* What you need to do: Give back all of the data exactly as it stands, with the pictures removed.

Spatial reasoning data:
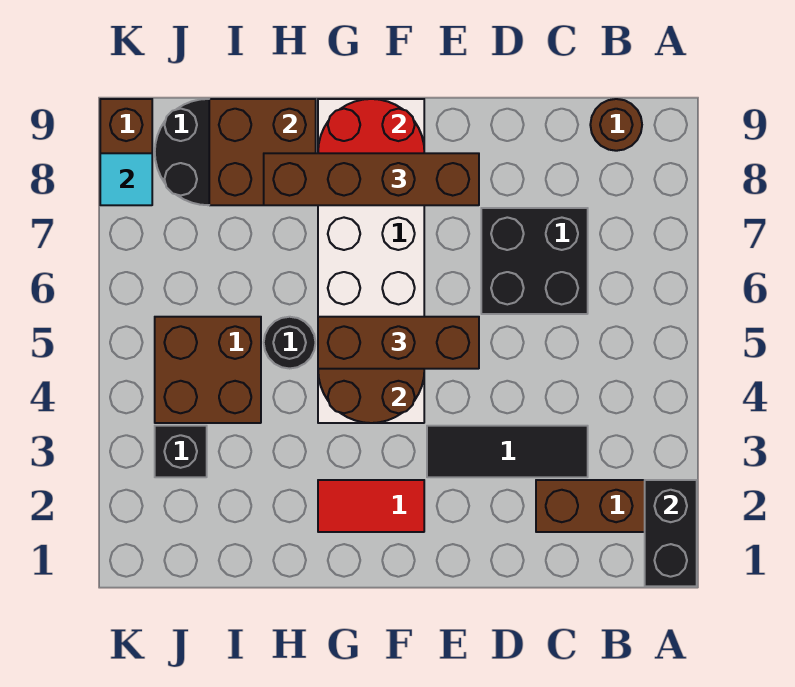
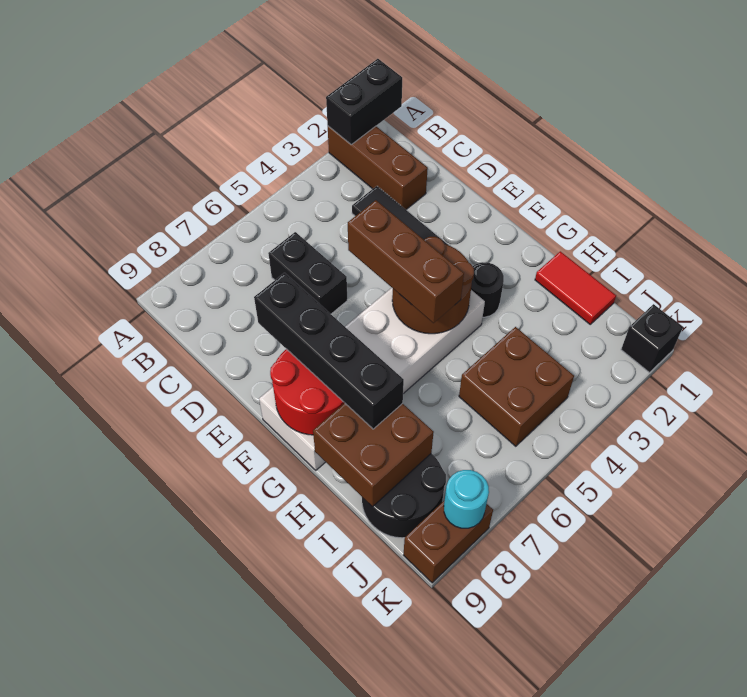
brown 1x1 round brick [590,99,642,151] -> none
black 2x2 brick [481,208,588,314] -> black 1x2 brick [268,232,347,314]
brown 1x4 brick [264,153,479,205] -> black 1x4 brick [254,273,404,429]
red 1x2 tile [318,480,424,532] -> red 1x2 tile moved to [535,251,616,324]
black 1x1 round brick [264,317,315,369] -> black 1x1 round brick moved to [471,262,504,317]
black 1x1 brick [155,426,207,477] -> black 1x1 brick moved to [621,304,683,373]
cyan 1x1 tile [100,153,152,205] -> cyan 1x1 round brick [444,470,489,528]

* Reply to the task:
brown 1x1 round brick [590,99,642,151] -> none
black 2x2 brick [481,208,588,314] -> black 1x2 brick [268,232,347,314]
brown 1x4 brick [264,153,479,205] -> black 1x4 brick [254,273,404,429]
red 1x2 tile [318,480,424,532] -> red 1x2 tile moved to [535,251,616,324]
black 1x1 round brick [264,317,315,369] -> black 1x1 round brick moved to [471,262,504,317]
black 1x1 brick [155,426,207,477] -> black 1x1 brick moved to [621,304,683,373]
cyan 1x1 tile [100,153,152,205] -> cyan 1x1 round brick [444,470,489,528]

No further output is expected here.